LISTED RECORDS:
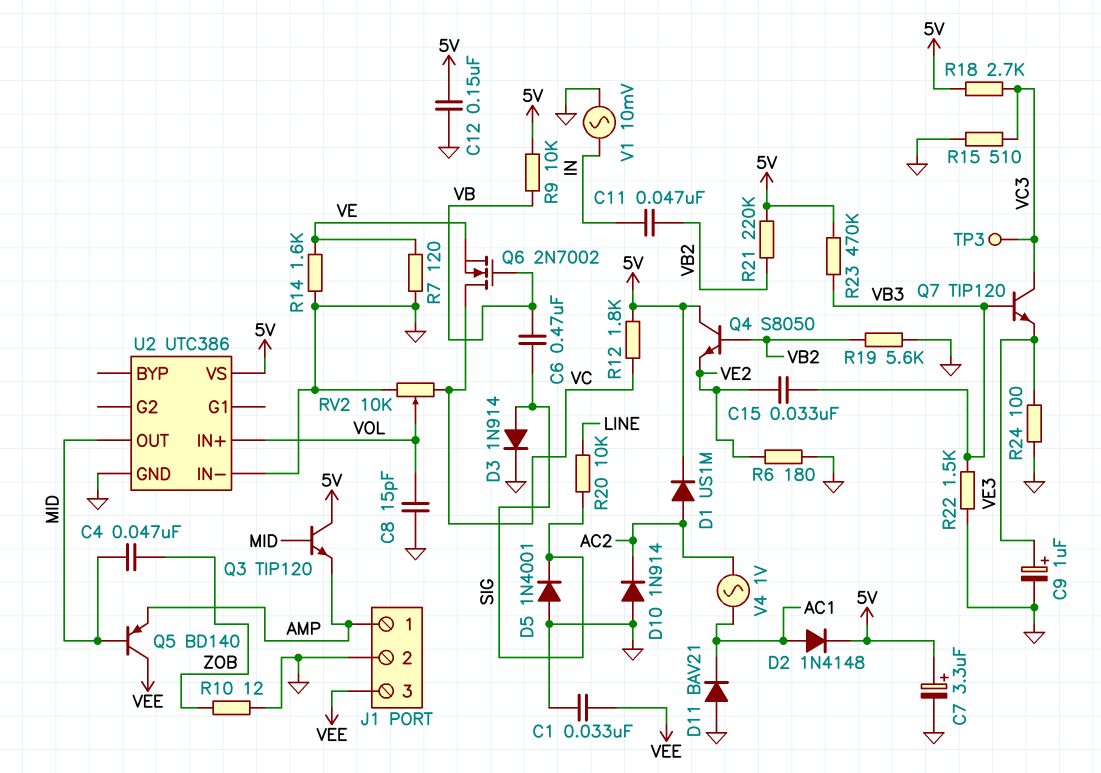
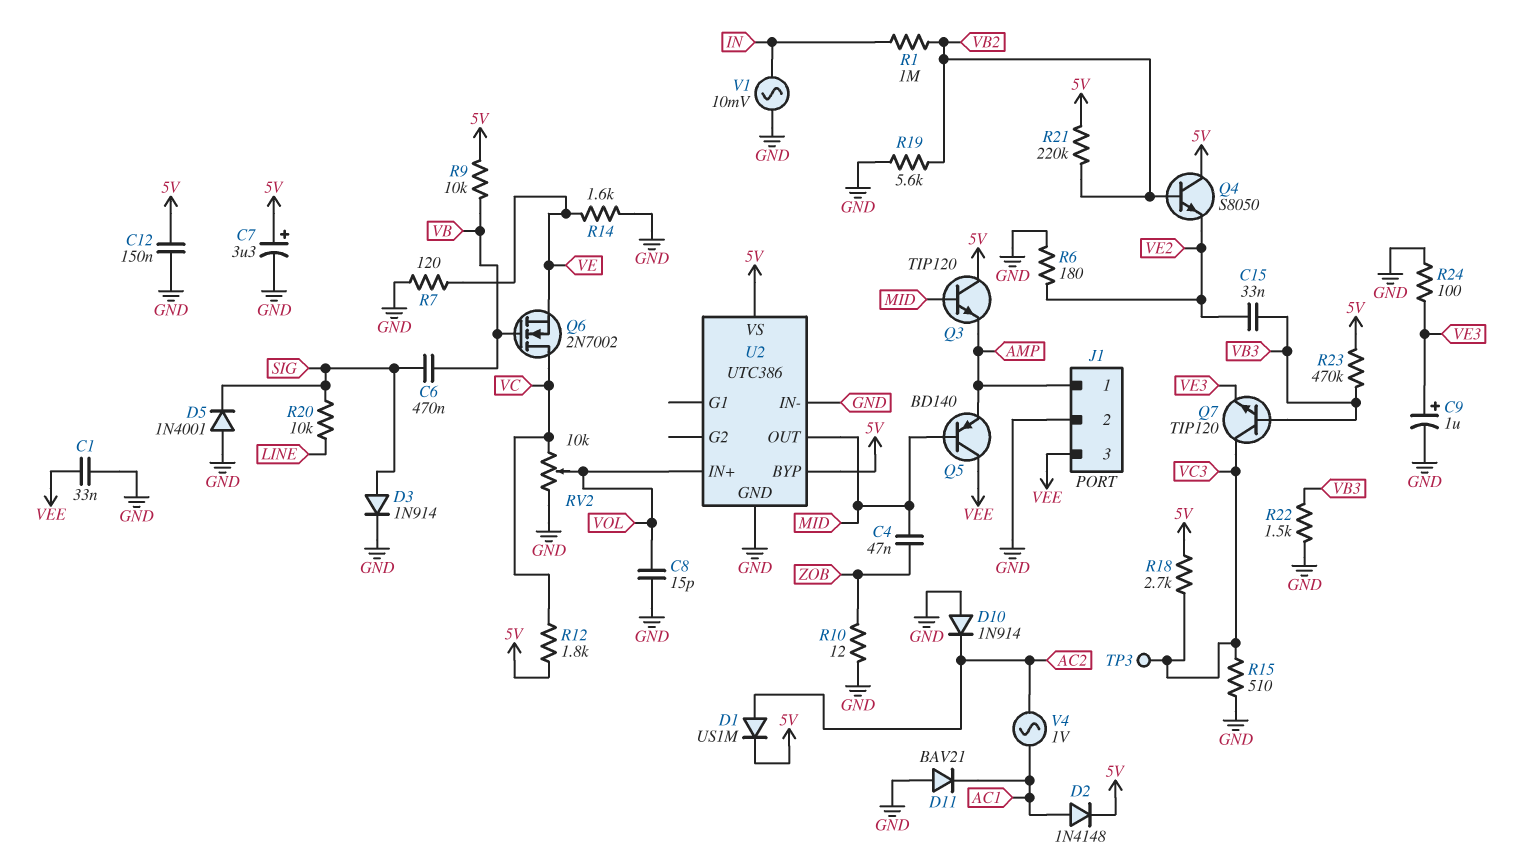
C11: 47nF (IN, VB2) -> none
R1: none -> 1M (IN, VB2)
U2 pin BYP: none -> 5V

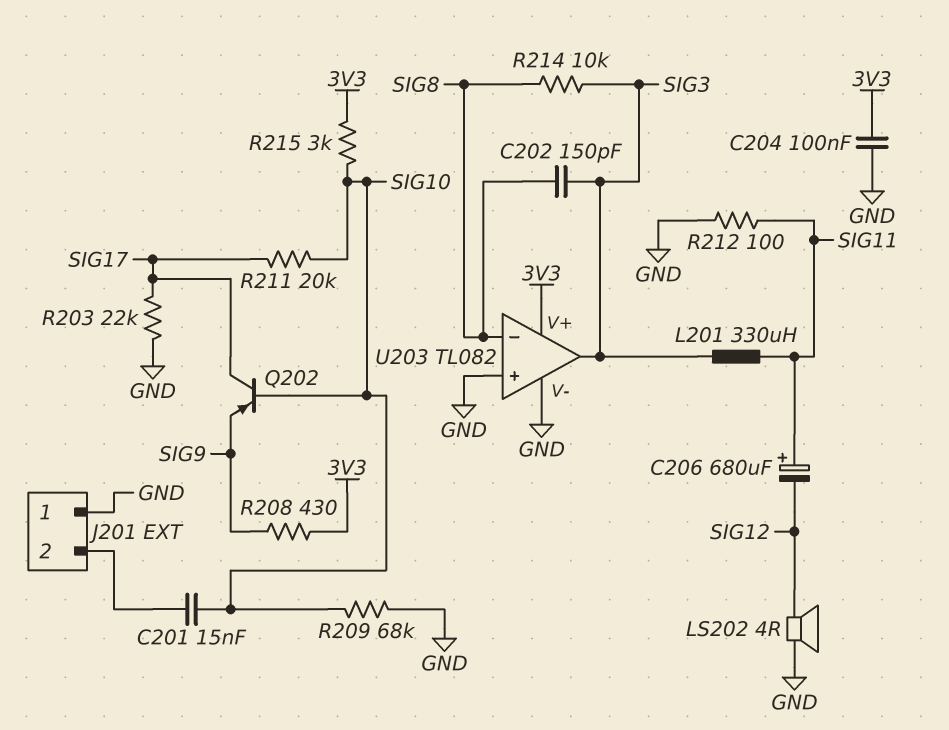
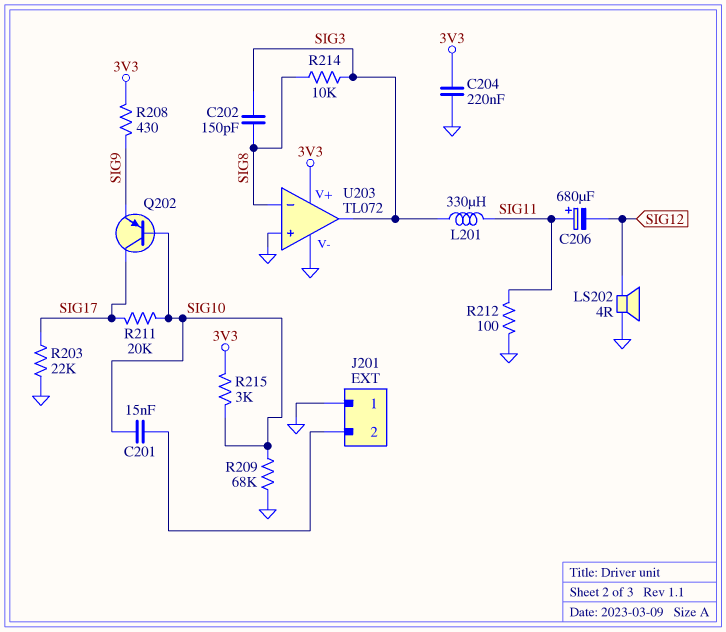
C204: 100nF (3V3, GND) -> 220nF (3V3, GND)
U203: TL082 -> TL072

WHAT YOU HAVE TO DO: Go through the entries and retype them exactly, except for the images.

EXPECTED ANSWER:
C11: 47nF (IN, VB2) -> none
R1: none -> 1M (IN, VB2)
U2 pin BYP: none -> 5V

C204: 100nF (3V3, GND) -> 220nF (3V3, GND)
U203: TL082 -> TL072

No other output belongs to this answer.